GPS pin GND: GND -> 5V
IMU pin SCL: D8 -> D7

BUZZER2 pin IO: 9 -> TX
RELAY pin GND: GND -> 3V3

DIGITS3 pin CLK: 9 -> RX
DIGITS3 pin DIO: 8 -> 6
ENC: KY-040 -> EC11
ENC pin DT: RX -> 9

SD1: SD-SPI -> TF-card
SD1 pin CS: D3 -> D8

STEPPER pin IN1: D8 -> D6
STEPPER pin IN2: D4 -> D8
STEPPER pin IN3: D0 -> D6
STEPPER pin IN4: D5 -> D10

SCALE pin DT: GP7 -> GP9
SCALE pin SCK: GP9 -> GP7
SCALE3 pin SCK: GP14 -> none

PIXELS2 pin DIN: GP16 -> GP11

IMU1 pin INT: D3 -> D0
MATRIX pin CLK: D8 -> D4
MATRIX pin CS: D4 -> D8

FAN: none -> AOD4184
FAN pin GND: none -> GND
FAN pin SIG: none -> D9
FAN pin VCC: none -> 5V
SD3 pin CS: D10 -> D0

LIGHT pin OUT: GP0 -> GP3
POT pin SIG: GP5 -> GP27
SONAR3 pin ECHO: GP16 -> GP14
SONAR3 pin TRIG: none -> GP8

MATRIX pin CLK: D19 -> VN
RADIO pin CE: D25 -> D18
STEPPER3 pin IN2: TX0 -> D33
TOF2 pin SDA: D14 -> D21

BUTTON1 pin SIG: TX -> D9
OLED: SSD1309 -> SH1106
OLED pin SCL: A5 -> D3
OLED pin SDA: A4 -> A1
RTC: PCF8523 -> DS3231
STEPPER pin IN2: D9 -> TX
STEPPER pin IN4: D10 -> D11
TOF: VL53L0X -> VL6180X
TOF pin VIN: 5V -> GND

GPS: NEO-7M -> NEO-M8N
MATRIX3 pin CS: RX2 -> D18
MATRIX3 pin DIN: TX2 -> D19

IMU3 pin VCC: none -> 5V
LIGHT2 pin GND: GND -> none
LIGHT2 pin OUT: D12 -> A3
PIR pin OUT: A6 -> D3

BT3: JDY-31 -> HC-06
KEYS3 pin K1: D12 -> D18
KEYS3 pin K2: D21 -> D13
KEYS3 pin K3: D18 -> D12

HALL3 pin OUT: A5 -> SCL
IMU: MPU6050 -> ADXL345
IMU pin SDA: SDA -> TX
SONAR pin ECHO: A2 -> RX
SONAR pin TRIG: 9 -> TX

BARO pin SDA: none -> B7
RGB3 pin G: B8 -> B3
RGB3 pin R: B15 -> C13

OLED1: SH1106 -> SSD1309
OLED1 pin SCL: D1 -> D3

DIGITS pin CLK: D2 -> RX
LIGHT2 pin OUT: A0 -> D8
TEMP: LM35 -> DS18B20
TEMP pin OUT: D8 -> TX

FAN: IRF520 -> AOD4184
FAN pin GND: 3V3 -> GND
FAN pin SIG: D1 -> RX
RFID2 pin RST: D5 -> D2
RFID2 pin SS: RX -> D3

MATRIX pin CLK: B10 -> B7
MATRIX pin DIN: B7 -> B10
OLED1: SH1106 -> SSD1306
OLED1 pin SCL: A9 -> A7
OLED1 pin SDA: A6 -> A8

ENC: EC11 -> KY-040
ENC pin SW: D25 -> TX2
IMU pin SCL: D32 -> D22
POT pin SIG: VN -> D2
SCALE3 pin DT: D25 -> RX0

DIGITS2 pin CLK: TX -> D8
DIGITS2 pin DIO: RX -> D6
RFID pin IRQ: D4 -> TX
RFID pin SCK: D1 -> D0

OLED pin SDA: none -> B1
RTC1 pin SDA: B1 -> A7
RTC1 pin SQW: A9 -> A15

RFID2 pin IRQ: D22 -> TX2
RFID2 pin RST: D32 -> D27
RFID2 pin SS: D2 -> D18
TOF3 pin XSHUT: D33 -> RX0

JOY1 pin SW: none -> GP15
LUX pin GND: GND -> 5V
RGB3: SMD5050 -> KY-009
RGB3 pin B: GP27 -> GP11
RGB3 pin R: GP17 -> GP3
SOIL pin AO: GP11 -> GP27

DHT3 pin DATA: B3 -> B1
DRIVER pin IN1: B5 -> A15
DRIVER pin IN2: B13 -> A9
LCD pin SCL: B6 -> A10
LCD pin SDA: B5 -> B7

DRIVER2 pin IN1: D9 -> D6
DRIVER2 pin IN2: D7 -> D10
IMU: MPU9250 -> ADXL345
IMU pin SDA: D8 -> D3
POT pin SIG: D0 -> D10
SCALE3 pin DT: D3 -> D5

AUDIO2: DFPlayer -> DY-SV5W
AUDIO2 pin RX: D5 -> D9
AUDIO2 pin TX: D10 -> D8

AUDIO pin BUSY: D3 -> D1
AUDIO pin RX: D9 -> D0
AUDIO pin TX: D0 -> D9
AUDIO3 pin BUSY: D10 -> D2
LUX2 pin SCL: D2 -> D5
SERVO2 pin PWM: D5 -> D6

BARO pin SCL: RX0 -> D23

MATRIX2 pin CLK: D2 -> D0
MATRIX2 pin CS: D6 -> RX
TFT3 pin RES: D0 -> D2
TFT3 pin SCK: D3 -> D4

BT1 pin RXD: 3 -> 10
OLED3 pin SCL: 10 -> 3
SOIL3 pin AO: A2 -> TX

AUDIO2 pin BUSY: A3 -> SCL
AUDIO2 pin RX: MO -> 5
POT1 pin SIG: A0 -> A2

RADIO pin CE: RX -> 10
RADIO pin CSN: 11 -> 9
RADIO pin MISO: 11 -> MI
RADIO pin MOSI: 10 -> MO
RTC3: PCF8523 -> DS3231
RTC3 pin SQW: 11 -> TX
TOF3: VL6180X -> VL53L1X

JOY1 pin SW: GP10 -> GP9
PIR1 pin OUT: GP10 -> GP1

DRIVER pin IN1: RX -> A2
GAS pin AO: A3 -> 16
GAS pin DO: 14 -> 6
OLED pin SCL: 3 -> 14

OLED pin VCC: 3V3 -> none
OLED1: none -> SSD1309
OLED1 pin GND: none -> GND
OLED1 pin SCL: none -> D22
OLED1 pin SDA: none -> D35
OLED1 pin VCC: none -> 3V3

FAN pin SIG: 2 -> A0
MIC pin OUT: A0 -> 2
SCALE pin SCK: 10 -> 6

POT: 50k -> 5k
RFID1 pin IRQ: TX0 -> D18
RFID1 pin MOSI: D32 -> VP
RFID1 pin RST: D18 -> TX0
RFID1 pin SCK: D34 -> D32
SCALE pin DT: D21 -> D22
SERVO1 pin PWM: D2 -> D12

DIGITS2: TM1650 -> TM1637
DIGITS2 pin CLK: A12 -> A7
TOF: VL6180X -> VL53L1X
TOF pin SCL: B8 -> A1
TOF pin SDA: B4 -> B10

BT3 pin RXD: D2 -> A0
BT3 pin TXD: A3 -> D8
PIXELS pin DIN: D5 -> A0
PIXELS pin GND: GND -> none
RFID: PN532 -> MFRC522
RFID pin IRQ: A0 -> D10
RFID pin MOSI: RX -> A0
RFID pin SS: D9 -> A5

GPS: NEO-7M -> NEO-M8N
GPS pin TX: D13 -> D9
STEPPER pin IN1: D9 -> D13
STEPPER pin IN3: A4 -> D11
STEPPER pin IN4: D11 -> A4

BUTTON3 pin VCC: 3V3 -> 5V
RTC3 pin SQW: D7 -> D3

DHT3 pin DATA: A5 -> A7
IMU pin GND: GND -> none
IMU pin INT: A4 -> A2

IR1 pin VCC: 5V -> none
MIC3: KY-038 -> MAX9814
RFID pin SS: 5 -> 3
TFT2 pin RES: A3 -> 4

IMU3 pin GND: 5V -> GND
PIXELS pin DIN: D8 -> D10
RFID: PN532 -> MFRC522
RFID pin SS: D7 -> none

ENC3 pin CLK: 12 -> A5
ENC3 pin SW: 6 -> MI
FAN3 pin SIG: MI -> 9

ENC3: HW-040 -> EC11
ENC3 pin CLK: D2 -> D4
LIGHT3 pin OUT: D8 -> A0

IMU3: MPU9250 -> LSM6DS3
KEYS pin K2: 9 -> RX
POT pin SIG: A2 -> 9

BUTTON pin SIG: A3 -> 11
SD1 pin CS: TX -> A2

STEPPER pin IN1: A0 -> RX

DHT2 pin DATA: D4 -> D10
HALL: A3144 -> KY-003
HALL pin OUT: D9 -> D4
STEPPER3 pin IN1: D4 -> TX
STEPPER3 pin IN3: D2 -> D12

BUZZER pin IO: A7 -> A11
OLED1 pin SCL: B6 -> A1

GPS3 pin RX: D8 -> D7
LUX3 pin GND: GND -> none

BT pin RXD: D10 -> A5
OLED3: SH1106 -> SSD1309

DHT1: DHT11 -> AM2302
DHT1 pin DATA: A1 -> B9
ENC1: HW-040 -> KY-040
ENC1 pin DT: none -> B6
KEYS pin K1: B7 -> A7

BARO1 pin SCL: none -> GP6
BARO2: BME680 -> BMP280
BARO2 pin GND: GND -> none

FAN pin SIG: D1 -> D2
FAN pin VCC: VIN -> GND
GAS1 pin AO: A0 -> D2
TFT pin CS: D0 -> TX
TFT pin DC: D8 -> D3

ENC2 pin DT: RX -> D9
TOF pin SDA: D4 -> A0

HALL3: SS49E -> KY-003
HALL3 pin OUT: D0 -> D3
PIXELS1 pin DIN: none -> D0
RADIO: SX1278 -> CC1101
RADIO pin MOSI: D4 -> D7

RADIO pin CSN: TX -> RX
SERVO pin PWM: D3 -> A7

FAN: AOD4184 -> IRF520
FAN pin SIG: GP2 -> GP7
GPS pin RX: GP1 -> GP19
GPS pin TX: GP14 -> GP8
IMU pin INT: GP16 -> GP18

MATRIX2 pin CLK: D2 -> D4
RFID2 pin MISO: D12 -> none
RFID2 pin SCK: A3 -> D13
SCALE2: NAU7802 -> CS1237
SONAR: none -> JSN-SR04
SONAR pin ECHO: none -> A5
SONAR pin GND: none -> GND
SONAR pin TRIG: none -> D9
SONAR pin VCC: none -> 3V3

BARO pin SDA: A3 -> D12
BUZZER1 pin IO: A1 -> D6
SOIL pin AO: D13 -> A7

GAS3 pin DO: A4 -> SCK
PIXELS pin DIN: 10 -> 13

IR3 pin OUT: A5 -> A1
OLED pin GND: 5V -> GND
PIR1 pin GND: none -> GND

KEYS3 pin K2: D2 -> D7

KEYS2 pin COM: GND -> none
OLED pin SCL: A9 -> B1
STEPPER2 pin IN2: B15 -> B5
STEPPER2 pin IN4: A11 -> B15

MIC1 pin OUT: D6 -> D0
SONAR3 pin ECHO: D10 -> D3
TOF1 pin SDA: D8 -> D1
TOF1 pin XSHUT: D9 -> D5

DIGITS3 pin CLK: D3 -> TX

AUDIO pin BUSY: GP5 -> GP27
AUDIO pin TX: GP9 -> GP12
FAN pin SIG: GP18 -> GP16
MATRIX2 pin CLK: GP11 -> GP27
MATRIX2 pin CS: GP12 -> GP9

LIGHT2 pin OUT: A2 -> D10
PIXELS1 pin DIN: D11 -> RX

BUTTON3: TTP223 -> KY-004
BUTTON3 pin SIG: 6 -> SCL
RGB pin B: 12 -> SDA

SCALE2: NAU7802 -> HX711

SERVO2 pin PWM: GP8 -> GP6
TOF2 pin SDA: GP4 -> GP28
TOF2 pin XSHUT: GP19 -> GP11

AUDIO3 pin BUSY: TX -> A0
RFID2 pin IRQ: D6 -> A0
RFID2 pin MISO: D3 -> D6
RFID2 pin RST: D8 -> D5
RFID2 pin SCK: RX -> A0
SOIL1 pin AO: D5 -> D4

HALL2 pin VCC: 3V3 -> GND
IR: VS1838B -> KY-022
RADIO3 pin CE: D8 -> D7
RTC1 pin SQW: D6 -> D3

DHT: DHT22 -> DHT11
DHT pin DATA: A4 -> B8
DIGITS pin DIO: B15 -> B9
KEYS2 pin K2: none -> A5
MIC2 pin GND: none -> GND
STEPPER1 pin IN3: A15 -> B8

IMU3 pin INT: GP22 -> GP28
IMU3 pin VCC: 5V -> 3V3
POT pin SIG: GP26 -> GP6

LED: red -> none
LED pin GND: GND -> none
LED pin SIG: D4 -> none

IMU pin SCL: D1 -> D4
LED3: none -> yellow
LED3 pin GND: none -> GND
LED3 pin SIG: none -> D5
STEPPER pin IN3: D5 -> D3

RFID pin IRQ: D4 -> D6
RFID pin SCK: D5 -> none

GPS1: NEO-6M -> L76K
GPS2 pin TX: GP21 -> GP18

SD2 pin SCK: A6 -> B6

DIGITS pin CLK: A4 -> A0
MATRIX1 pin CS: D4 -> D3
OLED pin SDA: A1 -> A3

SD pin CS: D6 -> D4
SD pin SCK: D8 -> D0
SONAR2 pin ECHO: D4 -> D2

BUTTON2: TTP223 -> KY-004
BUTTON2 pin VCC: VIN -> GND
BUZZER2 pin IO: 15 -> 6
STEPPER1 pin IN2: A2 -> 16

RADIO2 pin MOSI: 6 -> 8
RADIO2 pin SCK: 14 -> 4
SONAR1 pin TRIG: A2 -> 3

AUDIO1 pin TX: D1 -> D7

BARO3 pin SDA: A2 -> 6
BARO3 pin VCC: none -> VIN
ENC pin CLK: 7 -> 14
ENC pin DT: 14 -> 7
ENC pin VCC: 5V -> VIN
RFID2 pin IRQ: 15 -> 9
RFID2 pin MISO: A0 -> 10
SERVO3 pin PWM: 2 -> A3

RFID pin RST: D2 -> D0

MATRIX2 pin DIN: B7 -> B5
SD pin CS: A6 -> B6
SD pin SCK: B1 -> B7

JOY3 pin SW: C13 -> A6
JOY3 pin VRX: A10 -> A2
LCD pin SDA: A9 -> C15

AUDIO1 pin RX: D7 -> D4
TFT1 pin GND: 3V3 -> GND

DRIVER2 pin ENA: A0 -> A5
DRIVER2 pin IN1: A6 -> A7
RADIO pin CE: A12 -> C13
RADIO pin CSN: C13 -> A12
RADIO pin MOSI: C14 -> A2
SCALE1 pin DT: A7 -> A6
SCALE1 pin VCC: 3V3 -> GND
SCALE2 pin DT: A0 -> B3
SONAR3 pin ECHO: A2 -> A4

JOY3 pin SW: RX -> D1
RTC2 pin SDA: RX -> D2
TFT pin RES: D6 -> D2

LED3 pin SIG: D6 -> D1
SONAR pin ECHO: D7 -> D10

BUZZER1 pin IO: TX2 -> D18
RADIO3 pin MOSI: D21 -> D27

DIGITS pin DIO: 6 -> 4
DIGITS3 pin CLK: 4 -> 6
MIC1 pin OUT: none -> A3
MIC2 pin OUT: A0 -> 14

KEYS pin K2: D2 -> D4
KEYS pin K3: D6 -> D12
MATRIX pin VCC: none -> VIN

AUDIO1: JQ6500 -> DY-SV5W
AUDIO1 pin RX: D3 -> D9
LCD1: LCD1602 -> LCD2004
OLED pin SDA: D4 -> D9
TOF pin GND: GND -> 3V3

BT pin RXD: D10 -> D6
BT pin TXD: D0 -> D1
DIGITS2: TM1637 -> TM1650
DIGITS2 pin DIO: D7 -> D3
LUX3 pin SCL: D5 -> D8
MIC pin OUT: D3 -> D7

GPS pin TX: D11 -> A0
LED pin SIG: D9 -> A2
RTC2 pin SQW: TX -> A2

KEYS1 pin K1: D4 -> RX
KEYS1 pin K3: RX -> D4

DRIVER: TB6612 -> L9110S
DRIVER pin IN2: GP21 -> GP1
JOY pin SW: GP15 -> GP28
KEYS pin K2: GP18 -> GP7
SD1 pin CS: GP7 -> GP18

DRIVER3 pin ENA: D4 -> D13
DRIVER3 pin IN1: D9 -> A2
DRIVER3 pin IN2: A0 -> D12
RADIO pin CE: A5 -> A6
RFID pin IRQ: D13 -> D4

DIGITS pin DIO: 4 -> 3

····················

WHAT IS NEEDED:
When you reach the line in the material above that holds "RFID2 pin RST: D5 -> D2", begin reproducing lines exactly, and stop after the line that holds "LUX2 pin SCL: D2 -> D5".

RESPONSE:
RFID2 pin RST: D5 -> D2
RFID2 pin SS: RX -> D3

MATRIX pin CLK: B10 -> B7
MATRIX pin DIN: B7 -> B10
OLED1: SH1106 -> SSD1306
OLED1 pin SCL: A9 -> A7
OLED1 pin SDA: A6 -> A8

ENC: EC11 -> KY-040
ENC pin SW: D25 -> TX2
IMU pin SCL: D32 -> D22
POT pin SIG: VN -> D2
SCALE3 pin DT: D25 -> RX0

DIGITS2 pin CLK: TX -> D8
DIGITS2 pin DIO: RX -> D6
RFID pin IRQ: D4 -> TX
RFID pin SCK: D1 -> D0

OLED pin SDA: none -> B1
RTC1 pin SDA: B1 -> A7
RTC1 pin SQW: A9 -> A15

RFID2 pin IRQ: D22 -> TX2
RFID2 pin RST: D32 -> D27
RFID2 pin SS: D2 -> D18
TOF3 pin XSHUT: D33 -> RX0

JOY1 pin SW: none -> GP15
LUX pin GND: GND -> 5V
RGB3: SMD5050 -> KY-009
RGB3 pin B: GP27 -> GP11
RGB3 pin R: GP17 -> GP3
SOIL pin AO: GP11 -> GP27

DHT3 pin DATA: B3 -> B1
DRIVER pin IN1: B5 -> A15
DRIVER pin IN2: B13 -> A9
LCD pin SCL: B6 -> A10
LCD pin SDA: B5 -> B7

DRIVER2 pin IN1: D9 -> D6
DRIVER2 pin IN2: D7 -> D10
IMU: MPU9250 -> ADXL345
IMU pin SDA: D8 -> D3
POT pin SIG: D0 -> D10
SCALE3 pin DT: D3 -> D5

AUDIO2: DFPlayer -> DY-SV5W
AUDIO2 pin RX: D5 -> D9
AUDIO2 pin TX: D10 -> D8

AUDIO pin BUSY: D3 -> D1
AUDIO pin RX: D9 -> D0
AUDIO pin TX: D0 -> D9
AUDIO3 pin BUSY: D10 -> D2
LUX2 pin SCL: D2 -> D5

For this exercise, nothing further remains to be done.